[EXERCISE DIRECTIONS]:
Each line from the start of the records through the line containing "black brick A8:F8" is to be transcribed exactly, and no other line is to be included.

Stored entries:
————————

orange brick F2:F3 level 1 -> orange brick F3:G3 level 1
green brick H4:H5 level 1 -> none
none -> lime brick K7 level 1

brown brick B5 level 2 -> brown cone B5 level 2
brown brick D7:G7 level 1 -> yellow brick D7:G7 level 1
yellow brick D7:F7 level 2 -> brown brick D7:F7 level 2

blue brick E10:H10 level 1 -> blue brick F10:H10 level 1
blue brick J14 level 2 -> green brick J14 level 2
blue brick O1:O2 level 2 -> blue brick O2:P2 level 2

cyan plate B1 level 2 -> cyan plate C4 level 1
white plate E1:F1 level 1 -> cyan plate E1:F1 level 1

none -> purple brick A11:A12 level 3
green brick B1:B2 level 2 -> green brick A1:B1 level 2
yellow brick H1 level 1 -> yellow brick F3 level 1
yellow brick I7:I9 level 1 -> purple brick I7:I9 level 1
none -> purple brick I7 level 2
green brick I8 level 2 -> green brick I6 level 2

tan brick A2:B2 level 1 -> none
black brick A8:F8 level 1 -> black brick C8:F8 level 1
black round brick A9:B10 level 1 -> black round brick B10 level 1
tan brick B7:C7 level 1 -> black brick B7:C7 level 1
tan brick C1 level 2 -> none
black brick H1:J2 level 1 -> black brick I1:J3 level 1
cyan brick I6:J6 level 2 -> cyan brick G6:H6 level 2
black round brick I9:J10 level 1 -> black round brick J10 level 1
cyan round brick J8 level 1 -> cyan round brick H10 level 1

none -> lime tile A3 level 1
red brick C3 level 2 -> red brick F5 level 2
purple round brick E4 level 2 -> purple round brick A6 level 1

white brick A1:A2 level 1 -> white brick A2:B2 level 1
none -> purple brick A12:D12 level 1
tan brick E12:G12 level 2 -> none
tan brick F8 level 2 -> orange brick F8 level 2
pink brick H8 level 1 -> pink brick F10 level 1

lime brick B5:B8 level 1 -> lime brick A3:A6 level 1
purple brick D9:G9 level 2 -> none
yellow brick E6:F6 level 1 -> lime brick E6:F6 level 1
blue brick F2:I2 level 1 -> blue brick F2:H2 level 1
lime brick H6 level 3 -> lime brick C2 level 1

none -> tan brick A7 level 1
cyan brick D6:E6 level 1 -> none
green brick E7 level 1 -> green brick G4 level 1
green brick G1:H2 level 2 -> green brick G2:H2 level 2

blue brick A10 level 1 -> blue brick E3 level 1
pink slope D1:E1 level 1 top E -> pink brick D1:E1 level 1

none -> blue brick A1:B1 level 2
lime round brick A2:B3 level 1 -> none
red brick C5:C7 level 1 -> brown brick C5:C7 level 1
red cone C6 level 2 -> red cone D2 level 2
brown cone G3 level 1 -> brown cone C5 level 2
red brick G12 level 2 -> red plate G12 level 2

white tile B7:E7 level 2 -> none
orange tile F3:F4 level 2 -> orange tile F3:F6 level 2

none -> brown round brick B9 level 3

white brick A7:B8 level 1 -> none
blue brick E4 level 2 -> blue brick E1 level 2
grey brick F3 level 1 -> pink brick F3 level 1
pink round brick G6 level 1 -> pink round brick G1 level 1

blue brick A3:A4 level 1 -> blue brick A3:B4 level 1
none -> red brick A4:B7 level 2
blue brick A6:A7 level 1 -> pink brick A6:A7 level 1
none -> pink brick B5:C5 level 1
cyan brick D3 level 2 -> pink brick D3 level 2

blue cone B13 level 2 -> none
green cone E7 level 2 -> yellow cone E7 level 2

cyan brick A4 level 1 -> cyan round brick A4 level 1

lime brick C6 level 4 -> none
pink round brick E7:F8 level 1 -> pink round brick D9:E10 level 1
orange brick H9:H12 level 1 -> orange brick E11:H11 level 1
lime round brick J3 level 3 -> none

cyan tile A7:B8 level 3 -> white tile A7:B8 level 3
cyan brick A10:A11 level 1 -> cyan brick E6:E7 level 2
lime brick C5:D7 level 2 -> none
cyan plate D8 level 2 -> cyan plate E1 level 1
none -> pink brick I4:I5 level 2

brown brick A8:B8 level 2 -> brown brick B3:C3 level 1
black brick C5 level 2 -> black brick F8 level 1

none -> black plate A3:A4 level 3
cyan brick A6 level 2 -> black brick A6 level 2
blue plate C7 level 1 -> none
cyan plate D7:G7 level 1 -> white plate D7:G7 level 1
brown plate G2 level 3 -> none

————————

[EXPECTED ANSWER]:
orange brick F2:F3 level 1 -> orange brick F3:G3 level 1
green brick H4:H5 level 1 -> none
none -> lime brick K7 level 1

brown brick B5 level 2 -> brown cone B5 level 2
brown brick D7:G7 level 1 -> yellow brick D7:G7 level 1
yellow brick D7:F7 level 2 -> brown brick D7:F7 level 2

blue brick E10:H10 level 1 -> blue brick F10:H10 level 1
blue brick J14 level 2 -> green brick J14 level 2
blue brick O1:O2 level 2 -> blue brick O2:P2 level 2

cyan plate B1 level 2 -> cyan plate C4 level 1
white plate E1:F1 level 1 -> cyan plate E1:F1 level 1

none -> purple brick A11:A12 level 3
green brick B1:B2 level 2 -> green brick A1:B1 level 2
yellow brick H1 level 1 -> yellow brick F3 level 1
yellow brick I7:I9 level 1 -> purple brick I7:I9 level 1
none -> purple brick I7 level 2
green brick I8 level 2 -> green brick I6 level 2

tan brick A2:B2 level 1 -> none
black brick A8:F8 level 1 -> black brick C8:F8 level 1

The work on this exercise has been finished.